### Data block
==============================
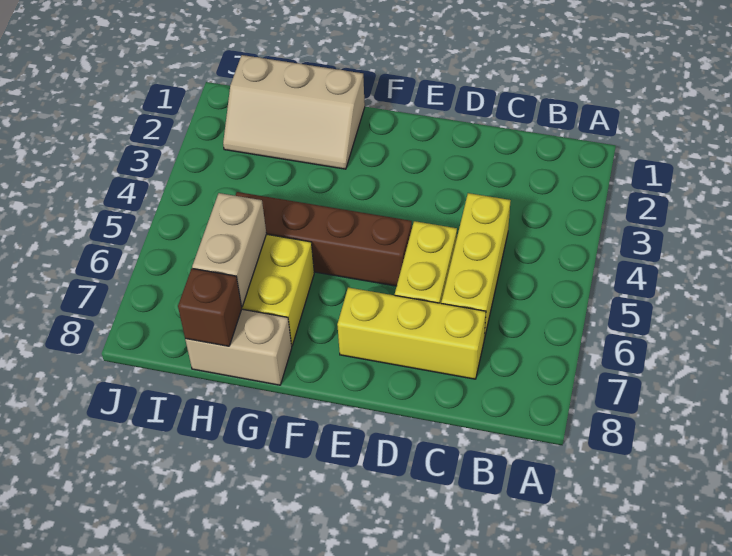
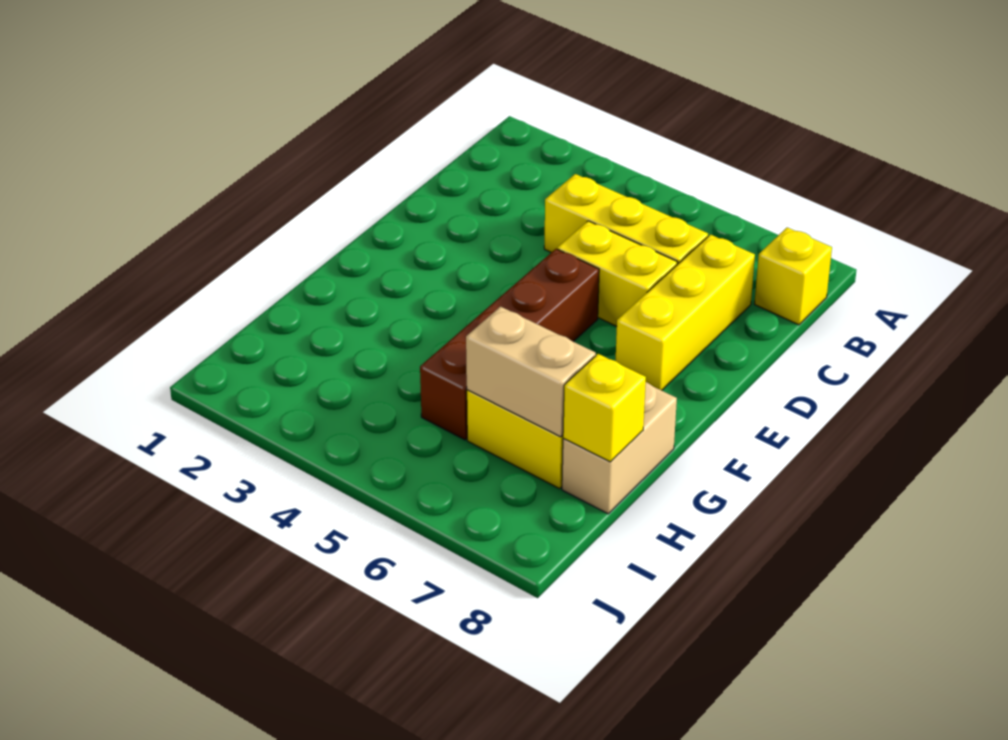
none -> yellow brick B8 level 1
tan slope G1:I2 level 1 top 1 -> none
brown brick H8 level 2 -> yellow brick H8 level 2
==============================
### Required work
With the images omitted, repeat all the data word for word.

### Finished exercise
none -> yellow brick B8 level 1
tan slope G1:I2 level 1 top 1 -> none
brown brick H8 level 2 -> yellow brick H8 level 2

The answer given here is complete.